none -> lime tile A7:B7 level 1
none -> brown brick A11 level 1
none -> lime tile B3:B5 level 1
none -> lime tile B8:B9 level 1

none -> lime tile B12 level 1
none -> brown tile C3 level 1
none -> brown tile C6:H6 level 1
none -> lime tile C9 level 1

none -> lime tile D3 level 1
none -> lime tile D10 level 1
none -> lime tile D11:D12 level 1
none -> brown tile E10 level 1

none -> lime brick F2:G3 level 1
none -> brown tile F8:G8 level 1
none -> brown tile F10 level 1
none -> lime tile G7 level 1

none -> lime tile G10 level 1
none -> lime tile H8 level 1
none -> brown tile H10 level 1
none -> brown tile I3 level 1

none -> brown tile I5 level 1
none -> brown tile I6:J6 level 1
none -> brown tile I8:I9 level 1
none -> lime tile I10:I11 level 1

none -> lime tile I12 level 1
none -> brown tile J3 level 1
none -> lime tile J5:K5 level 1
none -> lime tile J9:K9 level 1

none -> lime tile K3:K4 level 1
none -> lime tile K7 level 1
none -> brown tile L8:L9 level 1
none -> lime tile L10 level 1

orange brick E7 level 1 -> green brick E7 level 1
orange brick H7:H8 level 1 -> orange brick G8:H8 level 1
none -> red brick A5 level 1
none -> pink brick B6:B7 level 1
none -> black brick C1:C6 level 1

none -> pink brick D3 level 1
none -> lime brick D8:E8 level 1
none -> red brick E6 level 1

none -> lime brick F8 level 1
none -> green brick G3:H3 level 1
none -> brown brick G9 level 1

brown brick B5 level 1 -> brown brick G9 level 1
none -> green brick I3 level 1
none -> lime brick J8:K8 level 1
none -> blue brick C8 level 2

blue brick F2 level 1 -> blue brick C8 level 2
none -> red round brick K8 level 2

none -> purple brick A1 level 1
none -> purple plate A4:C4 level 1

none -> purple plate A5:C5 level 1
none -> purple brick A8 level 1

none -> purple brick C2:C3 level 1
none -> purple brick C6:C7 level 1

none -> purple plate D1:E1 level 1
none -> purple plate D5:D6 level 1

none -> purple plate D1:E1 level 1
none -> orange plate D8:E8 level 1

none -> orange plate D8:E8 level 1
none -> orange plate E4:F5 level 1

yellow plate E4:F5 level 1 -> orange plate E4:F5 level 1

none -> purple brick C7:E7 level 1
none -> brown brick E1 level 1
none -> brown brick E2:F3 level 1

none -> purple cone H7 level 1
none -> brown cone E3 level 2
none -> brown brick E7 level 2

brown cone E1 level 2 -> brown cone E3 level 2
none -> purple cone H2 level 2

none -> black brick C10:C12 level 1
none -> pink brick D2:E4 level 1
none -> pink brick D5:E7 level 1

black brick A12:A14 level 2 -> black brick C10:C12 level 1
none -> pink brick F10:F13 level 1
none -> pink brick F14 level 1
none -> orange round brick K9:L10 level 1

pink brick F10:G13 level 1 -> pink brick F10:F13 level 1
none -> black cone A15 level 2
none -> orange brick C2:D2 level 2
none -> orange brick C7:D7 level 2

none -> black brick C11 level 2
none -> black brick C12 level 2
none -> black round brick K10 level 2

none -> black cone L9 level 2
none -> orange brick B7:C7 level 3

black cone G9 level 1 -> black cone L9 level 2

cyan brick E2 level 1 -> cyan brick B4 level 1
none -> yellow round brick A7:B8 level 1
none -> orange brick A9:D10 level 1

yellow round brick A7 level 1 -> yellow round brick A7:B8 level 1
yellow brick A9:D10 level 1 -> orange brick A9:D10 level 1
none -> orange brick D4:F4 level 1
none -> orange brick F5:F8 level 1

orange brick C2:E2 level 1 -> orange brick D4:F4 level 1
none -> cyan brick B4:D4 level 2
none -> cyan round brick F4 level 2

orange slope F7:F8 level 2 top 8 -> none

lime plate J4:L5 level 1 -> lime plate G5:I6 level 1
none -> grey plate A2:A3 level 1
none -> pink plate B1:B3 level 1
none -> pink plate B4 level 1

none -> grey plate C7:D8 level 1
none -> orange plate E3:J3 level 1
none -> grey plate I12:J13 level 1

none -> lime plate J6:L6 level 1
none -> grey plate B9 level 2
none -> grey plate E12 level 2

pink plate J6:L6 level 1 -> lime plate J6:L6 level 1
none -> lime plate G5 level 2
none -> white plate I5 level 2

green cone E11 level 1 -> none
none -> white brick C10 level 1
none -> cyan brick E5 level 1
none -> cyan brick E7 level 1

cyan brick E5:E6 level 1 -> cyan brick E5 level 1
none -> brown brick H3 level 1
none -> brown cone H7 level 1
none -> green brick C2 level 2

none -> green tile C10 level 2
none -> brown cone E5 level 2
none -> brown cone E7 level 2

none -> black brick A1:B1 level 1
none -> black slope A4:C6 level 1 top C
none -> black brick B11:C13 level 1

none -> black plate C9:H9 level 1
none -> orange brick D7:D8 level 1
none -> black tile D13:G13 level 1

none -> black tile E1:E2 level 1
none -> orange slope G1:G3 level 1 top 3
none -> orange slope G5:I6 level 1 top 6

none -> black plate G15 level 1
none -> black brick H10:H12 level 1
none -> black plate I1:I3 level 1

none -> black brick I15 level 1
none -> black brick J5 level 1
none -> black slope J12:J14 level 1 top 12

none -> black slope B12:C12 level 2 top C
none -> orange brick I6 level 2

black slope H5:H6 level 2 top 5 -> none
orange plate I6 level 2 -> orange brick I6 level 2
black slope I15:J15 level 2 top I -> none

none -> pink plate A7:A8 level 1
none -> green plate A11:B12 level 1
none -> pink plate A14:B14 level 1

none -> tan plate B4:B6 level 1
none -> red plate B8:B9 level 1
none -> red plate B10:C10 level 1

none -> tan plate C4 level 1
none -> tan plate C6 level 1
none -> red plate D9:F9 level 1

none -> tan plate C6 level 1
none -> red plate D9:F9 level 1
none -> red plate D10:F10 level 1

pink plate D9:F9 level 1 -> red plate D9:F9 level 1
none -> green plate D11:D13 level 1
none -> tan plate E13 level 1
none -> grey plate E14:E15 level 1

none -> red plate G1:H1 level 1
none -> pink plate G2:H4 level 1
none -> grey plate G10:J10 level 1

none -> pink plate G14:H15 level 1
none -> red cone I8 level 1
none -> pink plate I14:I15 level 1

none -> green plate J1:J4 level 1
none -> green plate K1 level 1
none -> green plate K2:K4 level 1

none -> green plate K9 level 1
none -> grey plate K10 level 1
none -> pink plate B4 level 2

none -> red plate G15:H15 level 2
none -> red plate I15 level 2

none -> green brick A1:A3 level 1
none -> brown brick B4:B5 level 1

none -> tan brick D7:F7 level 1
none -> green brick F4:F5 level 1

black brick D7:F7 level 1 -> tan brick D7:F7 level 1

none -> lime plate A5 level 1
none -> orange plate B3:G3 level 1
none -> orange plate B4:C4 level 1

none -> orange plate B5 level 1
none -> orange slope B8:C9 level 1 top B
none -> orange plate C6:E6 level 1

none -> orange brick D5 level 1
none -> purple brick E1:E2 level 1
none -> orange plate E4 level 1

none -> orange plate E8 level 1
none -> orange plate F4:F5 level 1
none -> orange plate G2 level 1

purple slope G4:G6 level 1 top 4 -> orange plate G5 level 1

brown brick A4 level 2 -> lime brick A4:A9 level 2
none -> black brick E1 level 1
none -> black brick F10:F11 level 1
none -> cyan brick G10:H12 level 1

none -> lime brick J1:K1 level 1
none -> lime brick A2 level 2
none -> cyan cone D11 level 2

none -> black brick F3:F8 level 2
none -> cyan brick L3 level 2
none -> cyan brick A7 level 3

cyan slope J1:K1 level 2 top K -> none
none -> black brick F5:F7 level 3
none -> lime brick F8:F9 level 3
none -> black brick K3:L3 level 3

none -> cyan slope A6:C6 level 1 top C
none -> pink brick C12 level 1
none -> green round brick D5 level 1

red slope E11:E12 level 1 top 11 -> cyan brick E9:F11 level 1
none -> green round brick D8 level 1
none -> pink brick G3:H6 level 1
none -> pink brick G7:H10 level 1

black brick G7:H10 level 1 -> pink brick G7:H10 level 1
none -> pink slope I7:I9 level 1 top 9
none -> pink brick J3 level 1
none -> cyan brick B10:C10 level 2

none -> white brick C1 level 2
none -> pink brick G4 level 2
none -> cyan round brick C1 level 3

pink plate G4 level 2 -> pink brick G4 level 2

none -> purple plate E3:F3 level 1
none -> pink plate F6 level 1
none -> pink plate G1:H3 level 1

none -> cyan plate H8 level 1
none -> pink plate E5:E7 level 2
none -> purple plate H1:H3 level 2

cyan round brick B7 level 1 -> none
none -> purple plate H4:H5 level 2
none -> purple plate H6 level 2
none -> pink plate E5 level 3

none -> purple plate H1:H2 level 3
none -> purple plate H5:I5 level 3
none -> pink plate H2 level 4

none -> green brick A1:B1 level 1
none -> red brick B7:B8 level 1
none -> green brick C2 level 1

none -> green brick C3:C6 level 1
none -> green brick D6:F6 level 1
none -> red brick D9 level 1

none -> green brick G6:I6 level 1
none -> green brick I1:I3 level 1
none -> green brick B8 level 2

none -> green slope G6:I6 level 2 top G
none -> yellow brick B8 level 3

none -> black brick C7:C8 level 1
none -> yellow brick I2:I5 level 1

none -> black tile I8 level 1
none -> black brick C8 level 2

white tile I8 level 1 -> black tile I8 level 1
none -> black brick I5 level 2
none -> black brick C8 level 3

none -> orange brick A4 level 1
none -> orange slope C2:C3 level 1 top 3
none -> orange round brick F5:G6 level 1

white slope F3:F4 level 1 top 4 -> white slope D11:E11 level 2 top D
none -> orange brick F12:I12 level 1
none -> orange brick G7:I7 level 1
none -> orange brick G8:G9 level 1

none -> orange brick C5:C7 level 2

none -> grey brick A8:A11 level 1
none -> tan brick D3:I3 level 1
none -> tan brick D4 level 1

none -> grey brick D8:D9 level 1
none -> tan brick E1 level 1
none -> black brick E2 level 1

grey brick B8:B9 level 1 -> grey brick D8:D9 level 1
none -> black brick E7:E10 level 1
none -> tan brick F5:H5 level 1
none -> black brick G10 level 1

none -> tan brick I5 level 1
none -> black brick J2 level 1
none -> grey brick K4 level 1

* _What you should do_
Going back over the entries above, copy word for word every line from the one that has "none -> pink plate A14:B14 level 1" on through the one that has "none -> orange plate B3:G3 level 1".

* _Result for this exercise_
none -> pink plate A14:B14 level 1

none -> tan plate B4:B6 level 1
none -> red plate B8:B9 level 1
none -> red plate B10:C10 level 1

none -> tan plate C4 level 1
none -> tan plate C6 level 1
none -> red plate D9:F9 level 1

none -> tan plate C6 level 1
none -> red plate D9:F9 level 1
none -> red plate D10:F10 level 1

pink plate D9:F9 level 1 -> red plate D9:F9 level 1
none -> green plate D11:D13 level 1
none -> tan plate E13 level 1
none -> grey plate E14:E15 level 1

none -> red plate G1:H1 level 1
none -> pink plate G2:H4 level 1
none -> grey plate G10:J10 level 1

none -> pink plate G14:H15 level 1
none -> red cone I8 level 1
none -> pink plate I14:I15 level 1

none -> green plate J1:J4 level 1
none -> green plate K1 level 1
none -> green plate K2:K4 level 1

none -> green plate K9 level 1
none -> grey plate K10 level 1
none -> pink plate B4 level 2

none -> red plate G15:H15 level 2
none -> red plate I15 level 2

none -> green brick A1:A3 level 1
none -> brown brick B4:B5 level 1

none -> tan brick D7:F7 level 1
none -> green brick F4:F5 level 1

black brick D7:F7 level 1 -> tan brick D7:F7 level 1

none -> lime plate A5 level 1
none -> orange plate B3:G3 level 1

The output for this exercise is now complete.